# What the task asks
Please tell how many of the lines below contain "rectangle", using only a number.

Extracted entries Block Start

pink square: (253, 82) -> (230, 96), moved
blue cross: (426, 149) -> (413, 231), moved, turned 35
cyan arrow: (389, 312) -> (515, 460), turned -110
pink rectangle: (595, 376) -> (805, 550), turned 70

Extracted entries Block End
Extracted entries Block Start

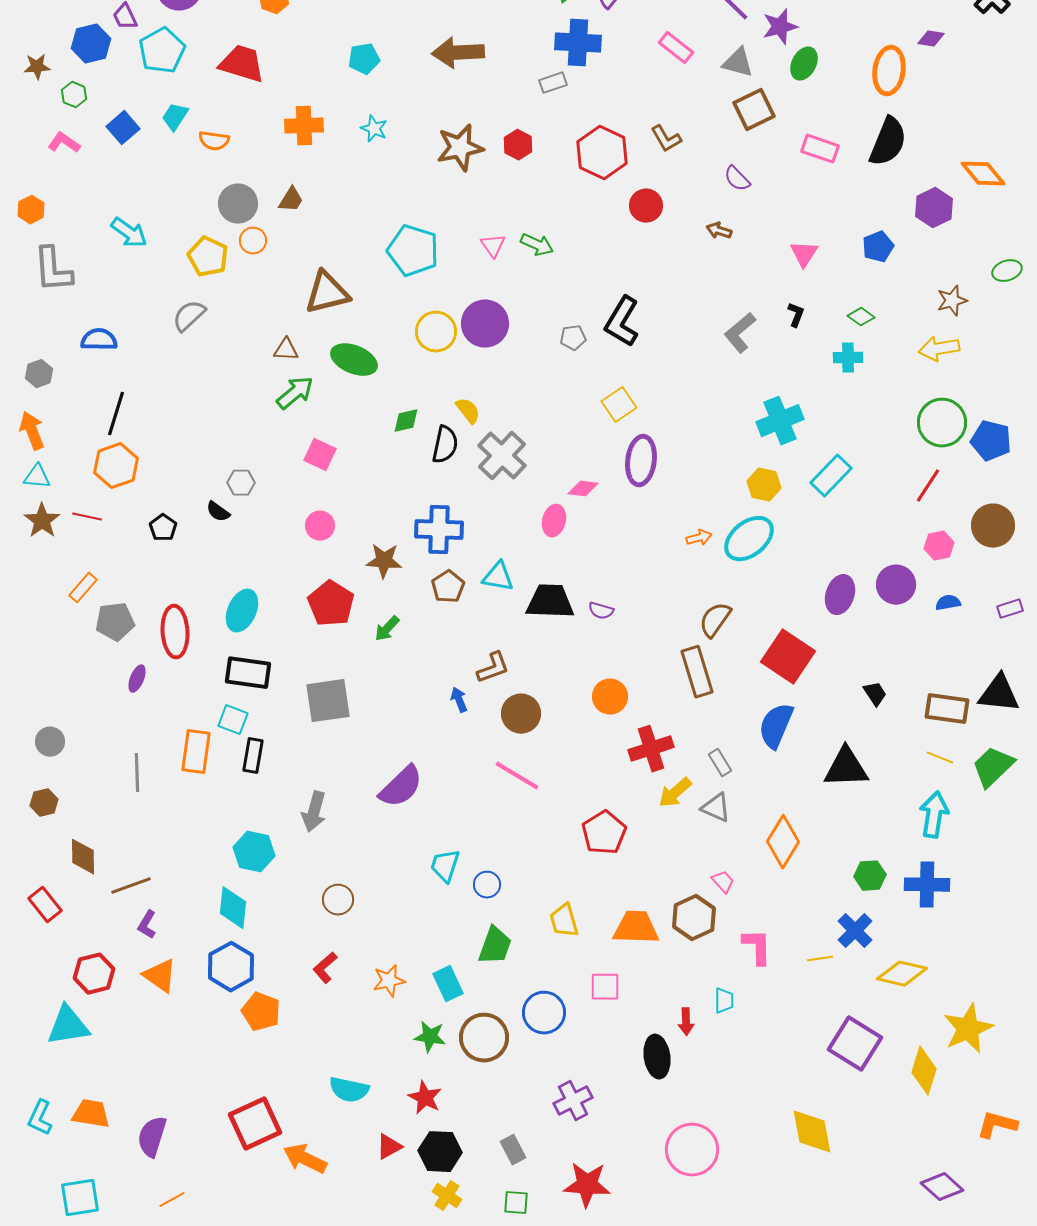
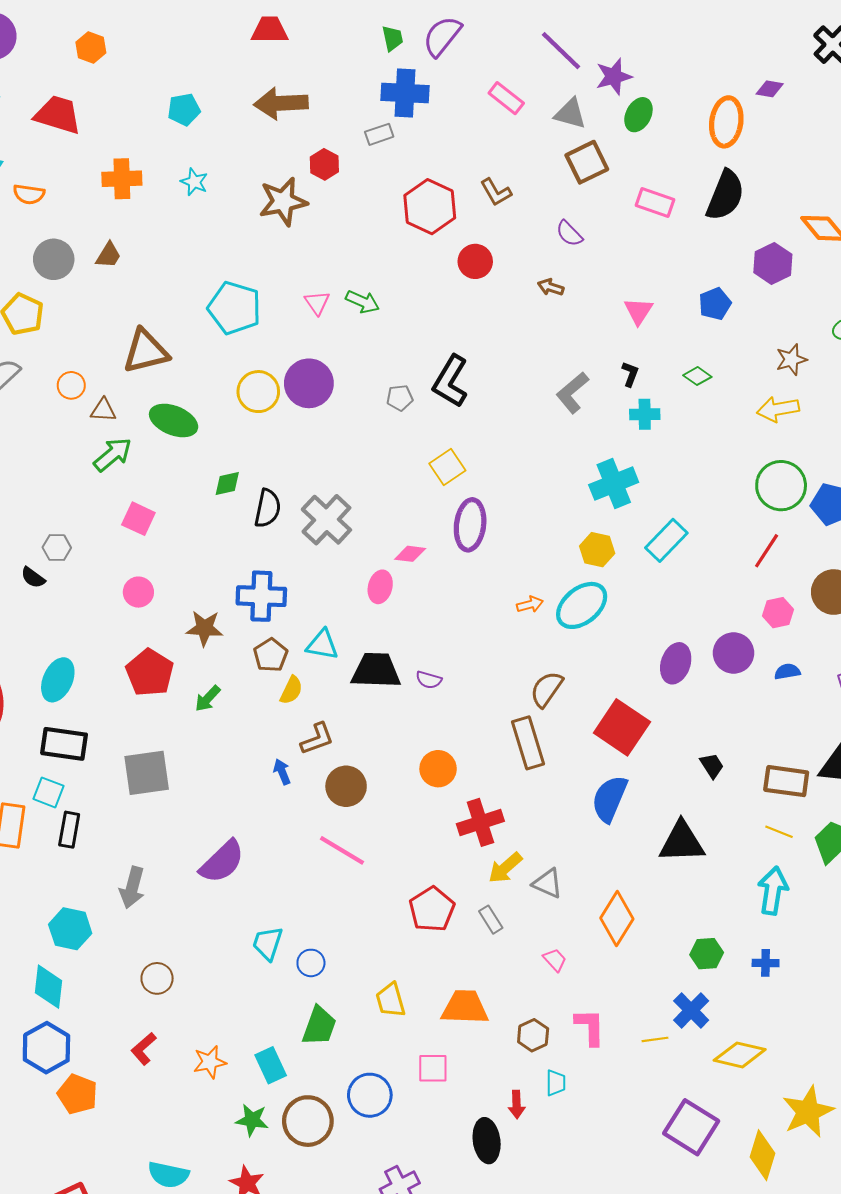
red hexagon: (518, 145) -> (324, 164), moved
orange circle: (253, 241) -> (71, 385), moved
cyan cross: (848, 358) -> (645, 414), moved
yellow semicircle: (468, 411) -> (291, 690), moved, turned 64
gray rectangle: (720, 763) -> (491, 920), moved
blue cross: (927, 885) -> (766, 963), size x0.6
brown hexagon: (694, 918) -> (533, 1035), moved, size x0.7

Extracted entries Block End

# Written response
2